**TASK REQUIREMENTS:** A faithful copy of each record is required, minus the images.

Start of DATA TO USE

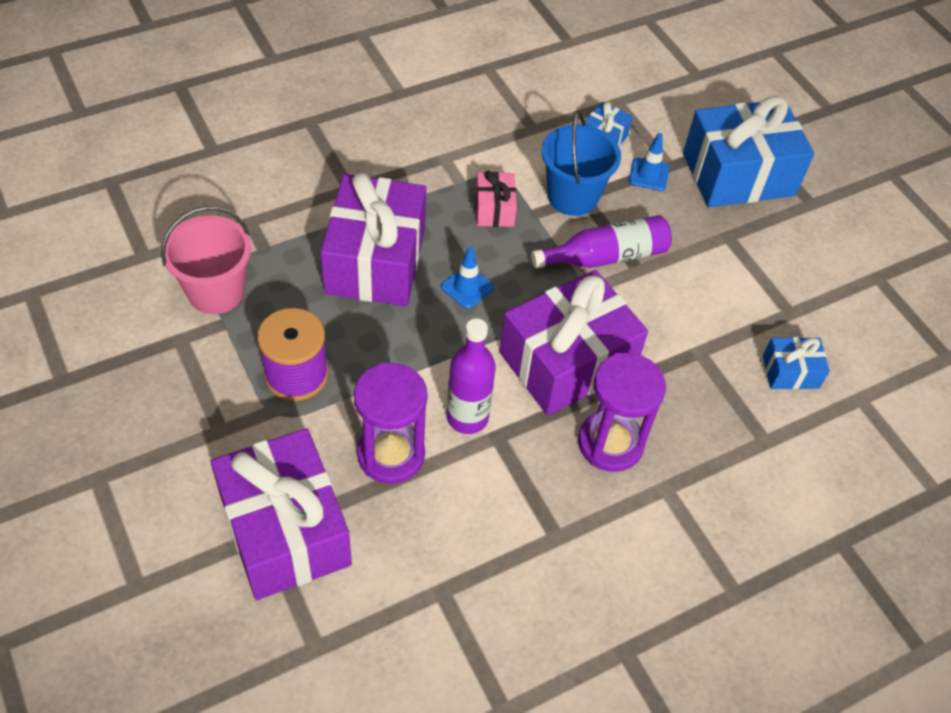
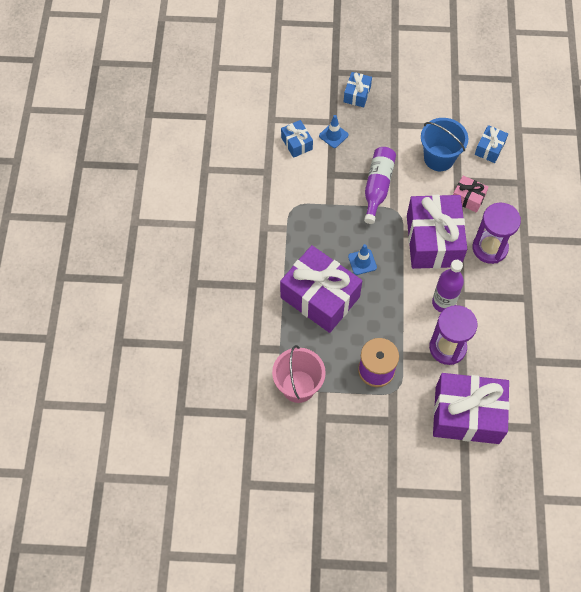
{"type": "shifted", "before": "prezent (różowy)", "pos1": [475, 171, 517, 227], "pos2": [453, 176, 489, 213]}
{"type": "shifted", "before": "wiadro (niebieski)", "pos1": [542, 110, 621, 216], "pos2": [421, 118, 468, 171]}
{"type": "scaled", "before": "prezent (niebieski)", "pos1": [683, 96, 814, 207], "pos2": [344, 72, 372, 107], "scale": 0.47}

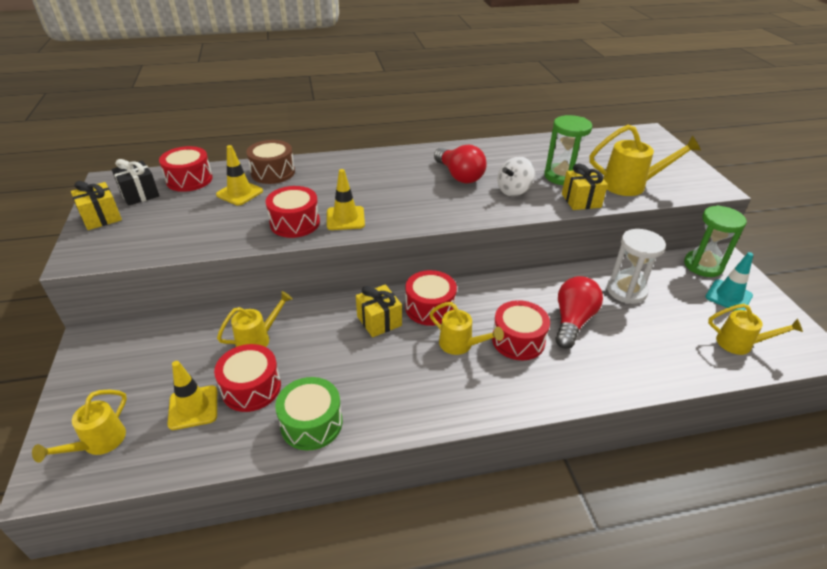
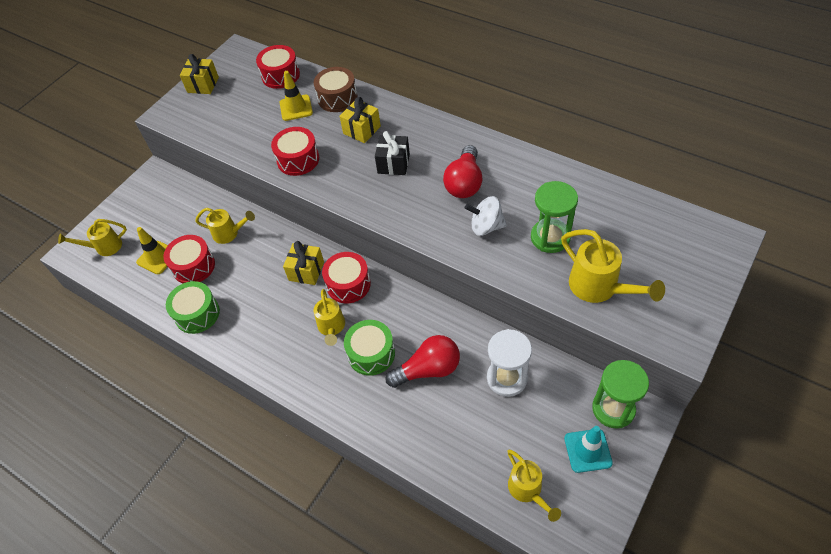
{"type": "shifted", "before": "prezent (czarny)", "pos1": [112, 159, 159, 206], "pos2": [375, 131, 410, 175]}
{"type": "gone", "before": "pachołek (żółty)", "pos1": [327, 169, 365, 230]}
{"type": "repainted", "before": "bęben (czerwony)", "after": "bęben (zielony)", "pos1": [492, 300, 550, 360], "pos2": [344, 320, 395, 376]}
{"type": "shifted", "before": "prezent (żółty)", "pos1": [562, 163, 608, 210], "pos2": [340, 97, 381, 143]}

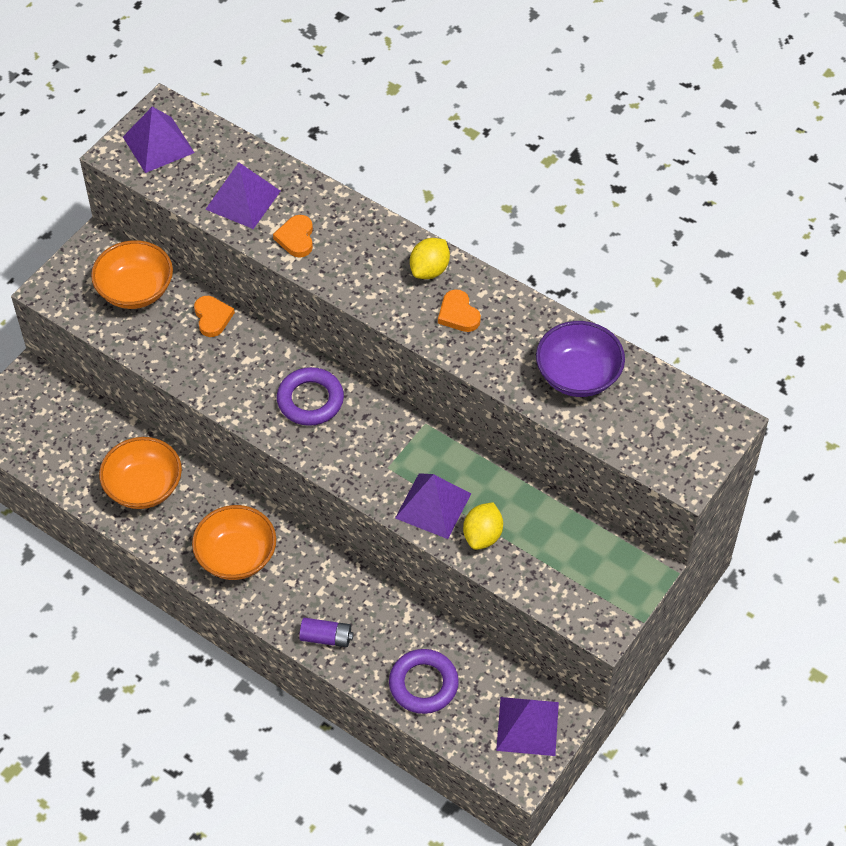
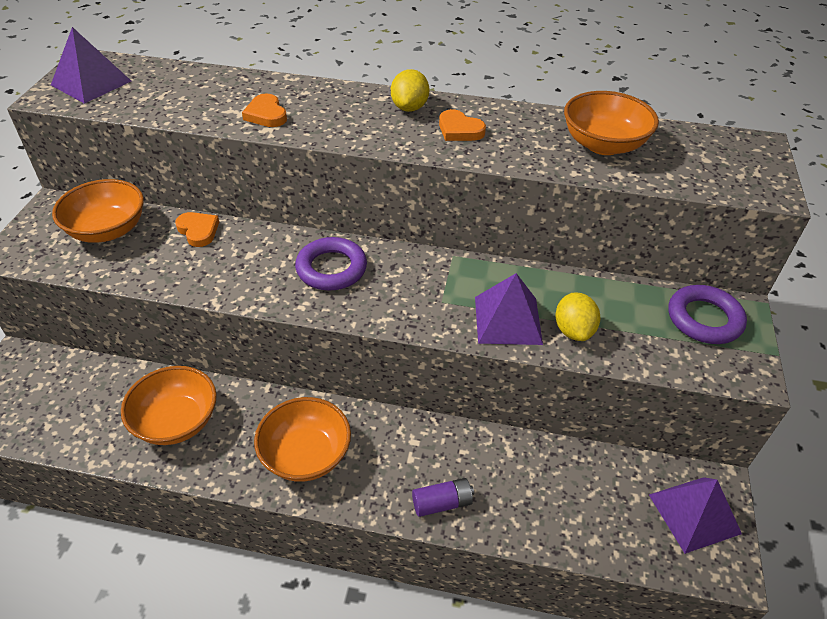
{"type": "gone", "before": "piramida (fioletowy)", "pos1": [205, 162, 280, 229]}
{"type": "shifted", "before": "pierścień (fioletowy)", "pos1": [389, 649, 459, 714], "pos2": [669, 285, 747, 344]}
{"type": "repainted", "before": "miska (fioletowy)", "after": "miska (pomarańczowy)", "pos1": [536, 321, 625, 397], "pos2": [564, 91, 659, 155]}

End of DATA TO USE

**WRITTEN RESPONSE:**
{"type": "shifted", "before": "prezent (różowy)", "pos1": [475, 171, 517, 227], "pos2": [453, 176, 489, 213]}
{"type": "shifted", "before": "wiadro (niebieski)", "pos1": [542, 110, 621, 216], "pos2": [421, 118, 468, 171]}
{"type": "scaled", "before": "prezent (niebieski)", "pos1": [683, 96, 814, 207], "pos2": [344, 72, 372, 107], "scale": 0.47}

{"type": "shifted", "before": "prezent (czarny)", "pos1": [112, 159, 159, 206], "pos2": [375, 131, 410, 175]}
{"type": "gone", "before": "pachołek (żółty)", "pos1": [327, 169, 365, 230]}
{"type": "repainted", "before": "bęben (czerwony)", "after": "bęben (zielony)", "pos1": [492, 300, 550, 360], "pos2": [344, 320, 395, 376]}
{"type": "shifted", "before": "prezent (żółty)", "pos1": [562, 163, 608, 210], "pos2": [340, 97, 381, 143]}

{"type": "gone", "before": "piramida (fioletowy)", "pos1": [205, 162, 280, 229]}
{"type": "shifted", "before": "pierścień (fioletowy)", "pos1": [389, 649, 459, 714], "pos2": [669, 285, 747, 344]}
{"type": "repainted", "before": "miska (fioletowy)", "after": "miska (pomarańczowy)", "pos1": [536, 321, 625, 397], "pos2": [564, 91, 659, 155]}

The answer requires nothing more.